►

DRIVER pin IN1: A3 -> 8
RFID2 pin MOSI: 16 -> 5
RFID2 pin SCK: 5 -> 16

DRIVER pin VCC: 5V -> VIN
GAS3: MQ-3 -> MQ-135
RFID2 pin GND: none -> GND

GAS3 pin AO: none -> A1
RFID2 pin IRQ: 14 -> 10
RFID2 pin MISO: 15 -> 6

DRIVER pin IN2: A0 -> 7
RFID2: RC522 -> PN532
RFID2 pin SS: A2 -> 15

◄
►

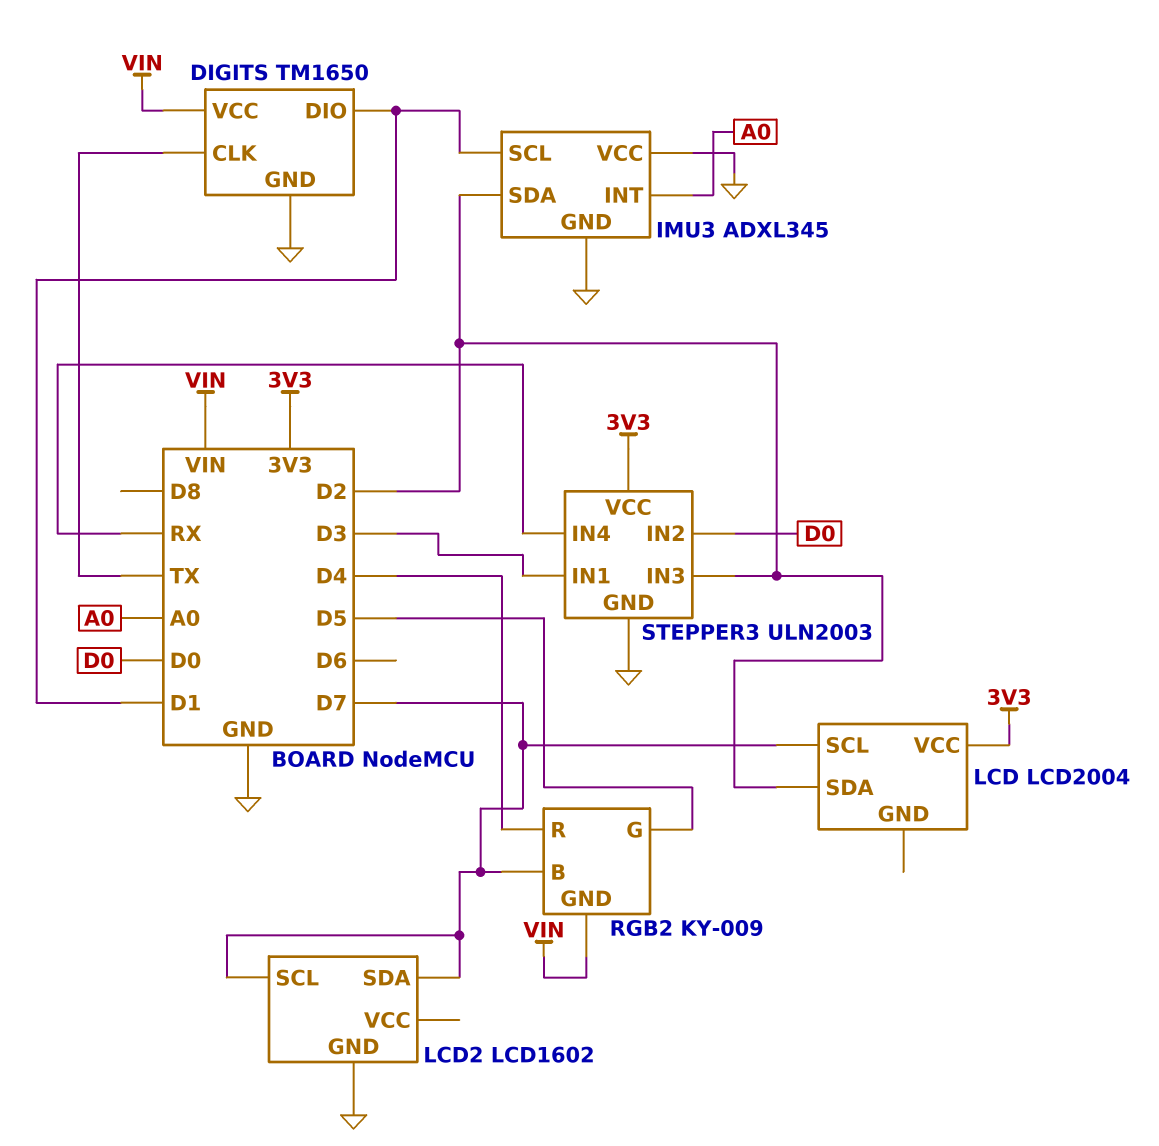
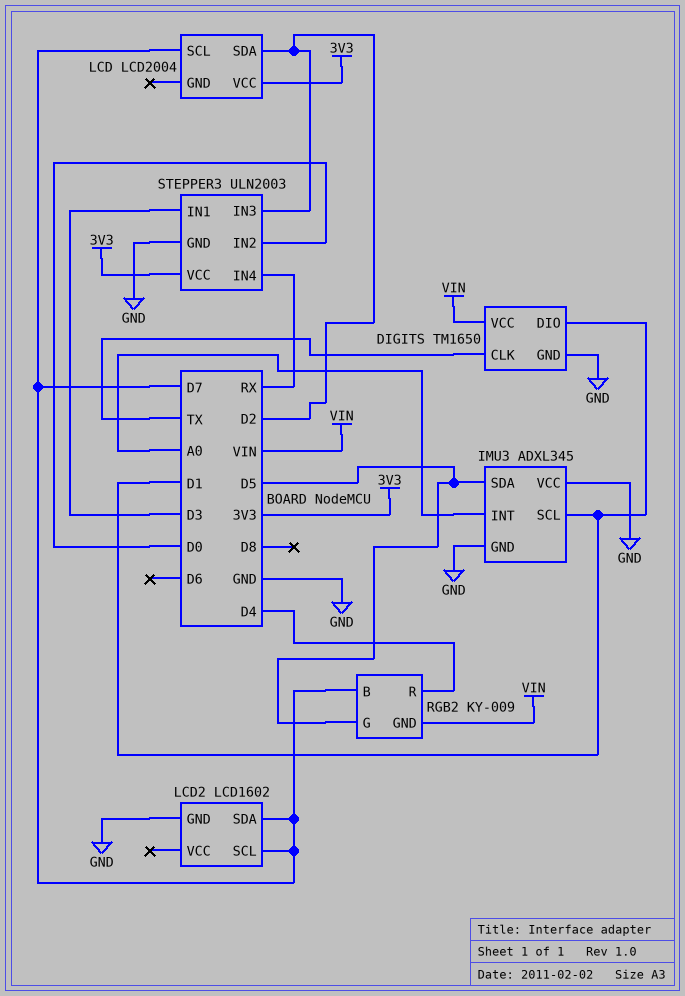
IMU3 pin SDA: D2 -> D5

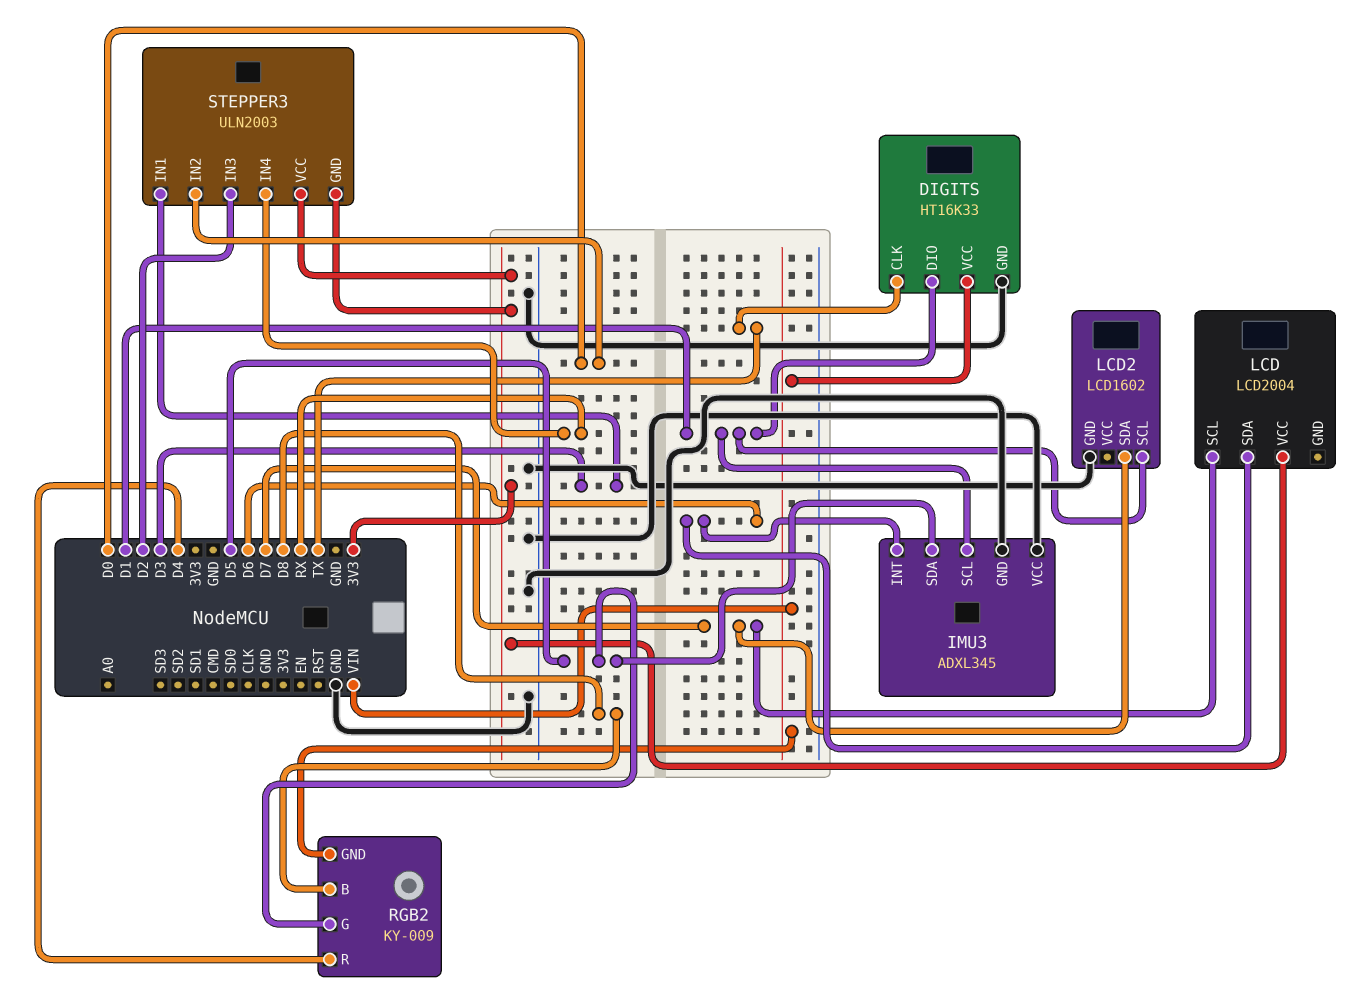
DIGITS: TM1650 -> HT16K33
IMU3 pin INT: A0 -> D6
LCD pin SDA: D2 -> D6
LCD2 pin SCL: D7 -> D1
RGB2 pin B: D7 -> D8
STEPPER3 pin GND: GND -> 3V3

◄

Action item. Take the lines above from the one containing "DRIVER pin IN1: A3 -> 8" to the one containing "RFID2 pin SS: A2 -> 15" and retype them exactly, both ends included, with nothing added.

Solution to the exercise.
DRIVER pin IN1: A3 -> 8
RFID2 pin MOSI: 16 -> 5
RFID2 pin SCK: 5 -> 16

DRIVER pin VCC: 5V -> VIN
GAS3: MQ-3 -> MQ-135
RFID2 pin GND: none -> GND

GAS3 pin AO: none -> A1
RFID2 pin IRQ: 14 -> 10
RFID2 pin MISO: 15 -> 6

DRIVER pin IN2: A0 -> 7
RFID2: RC522 -> PN532
RFID2 pin SS: A2 -> 15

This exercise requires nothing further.